A block of data —

========================

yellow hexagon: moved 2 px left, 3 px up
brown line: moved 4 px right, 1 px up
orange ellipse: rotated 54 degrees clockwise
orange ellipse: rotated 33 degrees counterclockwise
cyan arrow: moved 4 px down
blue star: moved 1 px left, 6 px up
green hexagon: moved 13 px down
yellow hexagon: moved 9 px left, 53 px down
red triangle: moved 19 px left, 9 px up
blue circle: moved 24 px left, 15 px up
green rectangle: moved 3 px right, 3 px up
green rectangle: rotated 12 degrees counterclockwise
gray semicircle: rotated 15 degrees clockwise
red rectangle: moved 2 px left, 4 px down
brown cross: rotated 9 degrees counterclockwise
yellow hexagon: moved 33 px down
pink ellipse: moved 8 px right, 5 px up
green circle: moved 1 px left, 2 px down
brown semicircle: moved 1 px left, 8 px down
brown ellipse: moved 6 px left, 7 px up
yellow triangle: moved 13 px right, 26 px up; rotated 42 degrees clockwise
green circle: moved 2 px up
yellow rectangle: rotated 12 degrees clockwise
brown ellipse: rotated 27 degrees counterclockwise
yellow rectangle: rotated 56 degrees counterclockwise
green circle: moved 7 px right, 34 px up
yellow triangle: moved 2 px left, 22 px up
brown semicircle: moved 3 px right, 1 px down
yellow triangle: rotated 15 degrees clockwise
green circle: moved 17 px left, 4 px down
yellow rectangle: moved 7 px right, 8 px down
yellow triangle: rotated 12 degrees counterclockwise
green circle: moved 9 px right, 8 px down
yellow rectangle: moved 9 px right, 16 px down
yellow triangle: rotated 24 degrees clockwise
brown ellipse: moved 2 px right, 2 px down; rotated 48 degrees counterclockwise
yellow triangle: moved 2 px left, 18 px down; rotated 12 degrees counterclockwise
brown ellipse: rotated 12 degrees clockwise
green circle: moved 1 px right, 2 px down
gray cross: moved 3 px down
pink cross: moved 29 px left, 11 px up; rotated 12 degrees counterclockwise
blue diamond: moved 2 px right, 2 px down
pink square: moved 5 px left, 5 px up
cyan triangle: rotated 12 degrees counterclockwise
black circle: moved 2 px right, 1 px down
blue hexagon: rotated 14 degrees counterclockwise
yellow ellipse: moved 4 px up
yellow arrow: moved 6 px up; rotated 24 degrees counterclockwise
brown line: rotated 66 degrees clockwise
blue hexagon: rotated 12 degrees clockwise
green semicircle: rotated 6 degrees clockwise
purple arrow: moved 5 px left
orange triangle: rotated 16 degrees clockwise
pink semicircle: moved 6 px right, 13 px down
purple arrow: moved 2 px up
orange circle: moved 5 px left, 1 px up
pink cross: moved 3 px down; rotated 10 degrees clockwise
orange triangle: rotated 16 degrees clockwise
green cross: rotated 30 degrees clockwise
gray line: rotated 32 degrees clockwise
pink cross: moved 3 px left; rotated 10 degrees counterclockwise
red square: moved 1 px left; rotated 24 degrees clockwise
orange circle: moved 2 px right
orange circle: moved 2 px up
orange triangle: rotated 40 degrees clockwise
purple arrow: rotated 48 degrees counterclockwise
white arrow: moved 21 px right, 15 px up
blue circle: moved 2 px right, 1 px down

========================

Set task —
Put every one of the records above into a numbered list, leaving out any blank lines.

Final result —
1. yellow hexagon: moved 2 px left, 3 px up
2. brown line: moved 4 px right, 1 px up
3. orange ellipse: rotated 54 degrees clockwise
4. orange ellipse: rotated 33 degrees counterclockwise
5. cyan arrow: moved 4 px down
6. blue star: moved 1 px left, 6 px up
7. green hexagon: moved 13 px down
8. yellow hexagon: moved 9 px left, 53 px down
9. red triangle: moved 19 px left, 9 px up
10. blue circle: moved 24 px left, 15 px up
11. green rectangle: moved 3 px right, 3 px up
12. green rectangle: rotated 12 degrees counterclockwise
13. gray semicircle: rotated 15 degrees clockwise
14. red rectangle: moved 2 px left, 4 px down
15. brown cross: rotated 9 degrees counterclockwise
16. yellow hexagon: moved 33 px down
17. pink ellipse: moved 8 px right, 5 px up
18. green circle: moved 1 px left, 2 px down
19. brown semicircle: moved 1 px left, 8 px down
20. brown ellipse: moved 6 px left, 7 px up
21. yellow triangle: moved 13 px right, 26 px up; rotated 42 degrees clockwise
22. green circle: moved 2 px up
23. yellow rectangle: rotated 12 degrees clockwise
24. brown ellipse: rotated 27 degrees counterclockwise
25. yellow rectangle: rotated 56 degrees counterclockwise
26. green circle: moved 7 px right, 34 px up
27. yellow triangle: moved 2 px left, 22 px up
28. brown semicircle: moved 3 px right, 1 px down
29. yellow triangle: rotated 15 degrees clockwise
30. green circle: moved 17 px left, 4 px down
31. yellow rectangle: moved 7 px right, 8 px down
32. yellow triangle: rotated 12 degrees counterclockwise
33. green circle: moved 9 px right, 8 px down
34. yellow rectangle: moved 9 px right, 16 px down
35. yellow triangle: rotated 24 degrees clockwise
36. brown ellipse: moved 2 px right, 2 px down; rotated 48 degrees counterclockwise
37. yellow triangle: moved 2 px left, 18 px down; rotated 12 degrees counterclockwise
38. brown ellipse: rotated 12 degrees clockwise
39. green circle: moved 1 px right, 2 px down
40. gray cross: moved 3 px down
41. pink cross: moved 29 px left, 11 px up; rotated 12 degrees counterclockwise
42. blue diamond: moved 2 px right, 2 px down
43. pink square: moved 5 px left, 5 px up
44. cyan triangle: rotated 12 degrees counterclockwise
45. black circle: moved 2 px right, 1 px down
46. blue hexagon: rotated 14 degrees counterclockwise
47. yellow ellipse: moved 4 px up
48. yellow arrow: moved 6 px up; rotated 24 degrees counterclockwise
49. brown line: rotated 66 degrees clockwise
50. blue hexagon: rotated 12 degrees clockwise
51. green semicircle: rotated 6 degrees clockwise
52. purple arrow: moved 5 px left
53. orange triangle: rotated 16 degrees clockwise
54. pink semicircle: moved 6 px right, 13 px down
55. purple arrow: moved 2 px up
56. orange circle: moved 5 px left, 1 px up
57. pink cross: moved 3 px down; rotated 10 degrees clockwise
58. orange triangle: rotated 16 degrees clockwise
59. green cross: rotated 30 degrees clockwise
60. gray line: rotated 32 degrees clockwise
61. pink cross: moved 3 px left; rotated 10 degrees counterclockwise
62. red square: moved 1 px left; rotated 24 degrees clockwise
63. orange circle: moved 2 px right
64. orange circle: moved 2 px up
65. orange triangle: rotated 40 degrees clockwise
66. purple arrow: rotated 48 degrees counterclockwise
67. white arrow: moved 21 px right, 15 px up
68. blue circle: moved 2 px right, 1 px down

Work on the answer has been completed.